• _WORK INSTRUCTIONS_
Out of the material that follows, write out exactly the lines from the line with "TEMP pin VCC: 5V -> none" to the line with "GPS3 pin RX: D23 -> TX2", both ends included, and no others.

═════ DATA EXTRACTS ═════

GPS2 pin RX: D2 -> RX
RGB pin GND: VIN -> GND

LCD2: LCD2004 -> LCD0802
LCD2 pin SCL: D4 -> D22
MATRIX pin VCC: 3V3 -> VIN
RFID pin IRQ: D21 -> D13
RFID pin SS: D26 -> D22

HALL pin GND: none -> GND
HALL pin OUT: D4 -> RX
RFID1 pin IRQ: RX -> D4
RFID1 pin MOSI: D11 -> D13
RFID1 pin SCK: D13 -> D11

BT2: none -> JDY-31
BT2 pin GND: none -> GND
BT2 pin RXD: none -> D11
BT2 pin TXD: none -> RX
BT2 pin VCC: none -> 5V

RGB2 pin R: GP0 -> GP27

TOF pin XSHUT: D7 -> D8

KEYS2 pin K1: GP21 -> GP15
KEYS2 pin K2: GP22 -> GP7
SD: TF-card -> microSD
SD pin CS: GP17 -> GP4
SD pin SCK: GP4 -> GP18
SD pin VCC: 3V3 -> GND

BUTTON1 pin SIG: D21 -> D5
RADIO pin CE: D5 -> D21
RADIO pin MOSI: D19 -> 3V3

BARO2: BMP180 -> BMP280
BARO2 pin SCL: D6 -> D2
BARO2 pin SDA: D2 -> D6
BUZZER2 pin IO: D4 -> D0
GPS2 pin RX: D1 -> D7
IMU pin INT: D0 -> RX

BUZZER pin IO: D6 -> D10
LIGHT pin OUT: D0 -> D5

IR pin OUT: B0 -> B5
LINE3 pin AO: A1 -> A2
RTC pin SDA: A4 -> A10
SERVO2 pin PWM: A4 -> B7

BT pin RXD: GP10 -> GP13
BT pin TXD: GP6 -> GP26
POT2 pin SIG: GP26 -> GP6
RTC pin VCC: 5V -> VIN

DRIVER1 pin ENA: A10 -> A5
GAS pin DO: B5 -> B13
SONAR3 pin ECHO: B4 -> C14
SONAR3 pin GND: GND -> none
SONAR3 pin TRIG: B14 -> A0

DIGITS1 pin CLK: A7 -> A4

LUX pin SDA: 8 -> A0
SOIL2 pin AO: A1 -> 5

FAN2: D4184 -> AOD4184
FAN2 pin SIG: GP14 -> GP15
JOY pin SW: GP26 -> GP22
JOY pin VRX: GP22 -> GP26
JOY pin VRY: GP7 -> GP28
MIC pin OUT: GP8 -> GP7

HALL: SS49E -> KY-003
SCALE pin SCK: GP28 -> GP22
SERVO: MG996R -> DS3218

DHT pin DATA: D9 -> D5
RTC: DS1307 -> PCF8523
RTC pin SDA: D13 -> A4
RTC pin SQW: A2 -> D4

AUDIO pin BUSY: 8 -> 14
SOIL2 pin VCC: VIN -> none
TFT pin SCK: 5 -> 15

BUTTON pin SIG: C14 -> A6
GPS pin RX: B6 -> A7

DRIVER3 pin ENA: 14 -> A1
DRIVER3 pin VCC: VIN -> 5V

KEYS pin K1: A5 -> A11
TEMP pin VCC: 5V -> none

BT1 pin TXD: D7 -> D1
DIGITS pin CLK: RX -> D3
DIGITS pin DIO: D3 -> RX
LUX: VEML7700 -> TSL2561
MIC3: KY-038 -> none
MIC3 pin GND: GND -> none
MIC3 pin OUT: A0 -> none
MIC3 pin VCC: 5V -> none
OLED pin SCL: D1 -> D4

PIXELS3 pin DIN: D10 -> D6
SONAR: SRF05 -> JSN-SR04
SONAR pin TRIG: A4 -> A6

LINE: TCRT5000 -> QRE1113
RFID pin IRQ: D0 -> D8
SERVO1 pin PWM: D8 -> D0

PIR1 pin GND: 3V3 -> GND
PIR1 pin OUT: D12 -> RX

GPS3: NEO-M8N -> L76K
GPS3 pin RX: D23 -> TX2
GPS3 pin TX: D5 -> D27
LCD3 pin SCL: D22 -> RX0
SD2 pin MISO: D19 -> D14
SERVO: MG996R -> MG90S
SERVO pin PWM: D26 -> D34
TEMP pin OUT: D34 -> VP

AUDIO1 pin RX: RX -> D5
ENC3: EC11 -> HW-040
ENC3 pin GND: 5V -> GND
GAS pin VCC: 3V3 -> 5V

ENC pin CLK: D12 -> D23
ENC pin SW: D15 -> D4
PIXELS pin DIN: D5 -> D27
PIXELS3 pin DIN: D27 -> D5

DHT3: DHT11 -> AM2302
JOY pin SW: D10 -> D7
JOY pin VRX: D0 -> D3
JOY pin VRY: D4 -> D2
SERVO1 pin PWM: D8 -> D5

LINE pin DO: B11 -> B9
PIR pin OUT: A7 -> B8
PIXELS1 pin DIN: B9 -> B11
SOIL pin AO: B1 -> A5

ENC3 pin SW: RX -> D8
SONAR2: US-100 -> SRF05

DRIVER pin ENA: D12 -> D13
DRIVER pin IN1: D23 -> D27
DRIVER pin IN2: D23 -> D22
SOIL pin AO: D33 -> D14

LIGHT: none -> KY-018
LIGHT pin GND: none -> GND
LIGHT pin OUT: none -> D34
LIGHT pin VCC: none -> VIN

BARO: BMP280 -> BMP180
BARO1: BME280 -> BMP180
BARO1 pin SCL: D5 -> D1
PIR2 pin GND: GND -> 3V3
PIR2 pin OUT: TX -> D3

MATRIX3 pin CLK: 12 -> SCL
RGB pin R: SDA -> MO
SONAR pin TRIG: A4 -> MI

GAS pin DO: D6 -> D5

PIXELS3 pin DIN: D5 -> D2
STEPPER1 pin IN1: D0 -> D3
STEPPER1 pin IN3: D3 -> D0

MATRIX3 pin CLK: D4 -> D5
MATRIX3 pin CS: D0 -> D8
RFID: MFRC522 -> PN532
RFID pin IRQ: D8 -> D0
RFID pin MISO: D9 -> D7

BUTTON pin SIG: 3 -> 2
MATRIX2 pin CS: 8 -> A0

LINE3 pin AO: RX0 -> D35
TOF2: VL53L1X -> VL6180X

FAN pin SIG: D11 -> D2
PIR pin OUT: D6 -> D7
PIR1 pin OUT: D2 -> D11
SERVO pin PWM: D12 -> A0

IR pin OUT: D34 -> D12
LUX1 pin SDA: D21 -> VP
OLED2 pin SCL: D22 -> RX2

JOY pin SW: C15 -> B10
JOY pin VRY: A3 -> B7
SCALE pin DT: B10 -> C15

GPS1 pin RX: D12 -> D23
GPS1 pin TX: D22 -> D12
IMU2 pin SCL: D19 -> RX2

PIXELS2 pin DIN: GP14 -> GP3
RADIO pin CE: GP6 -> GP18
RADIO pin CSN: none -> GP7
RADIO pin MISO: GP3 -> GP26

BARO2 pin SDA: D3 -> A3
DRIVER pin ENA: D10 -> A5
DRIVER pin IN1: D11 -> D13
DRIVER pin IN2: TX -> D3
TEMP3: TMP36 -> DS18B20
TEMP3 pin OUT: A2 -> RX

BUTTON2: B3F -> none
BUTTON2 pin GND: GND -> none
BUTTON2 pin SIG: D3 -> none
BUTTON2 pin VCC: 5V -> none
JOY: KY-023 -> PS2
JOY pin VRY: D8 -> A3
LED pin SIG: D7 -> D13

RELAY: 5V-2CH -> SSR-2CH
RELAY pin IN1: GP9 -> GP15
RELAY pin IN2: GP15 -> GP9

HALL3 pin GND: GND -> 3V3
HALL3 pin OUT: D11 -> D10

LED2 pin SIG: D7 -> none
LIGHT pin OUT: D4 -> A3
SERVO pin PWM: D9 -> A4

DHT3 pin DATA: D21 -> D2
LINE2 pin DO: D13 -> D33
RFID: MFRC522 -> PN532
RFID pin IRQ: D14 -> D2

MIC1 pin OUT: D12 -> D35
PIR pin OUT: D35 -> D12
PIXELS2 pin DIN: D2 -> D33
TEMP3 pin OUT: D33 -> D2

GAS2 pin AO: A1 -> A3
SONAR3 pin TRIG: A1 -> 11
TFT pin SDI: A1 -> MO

═════

• _EXERCISE OUTPUT_
TEMP pin VCC: 5V -> none

BT1 pin TXD: D7 -> D1
DIGITS pin CLK: RX -> D3
DIGITS pin DIO: D3 -> RX
LUX: VEML7700 -> TSL2561
MIC3: KY-038 -> none
MIC3 pin GND: GND -> none
MIC3 pin OUT: A0 -> none
MIC3 pin VCC: 5V -> none
OLED pin SCL: D1 -> D4

PIXELS3 pin DIN: D10 -> D6
SONAR: SRF05 -> JSN-SR04
SONAR pin TRIG: A4 -> A6

LINE: TCRT5000 -> QRE1113
RFID pin IRQ: D0 -> D8
SERVO1 pin PWM: D8 -> D0

PIR1 pin GND: 3V3 -> GND
PIR1 pin OUT: D12 -> RX

GPS3: NEO-M8N -> L76K
GPS3 pin RX: D23 -> TX2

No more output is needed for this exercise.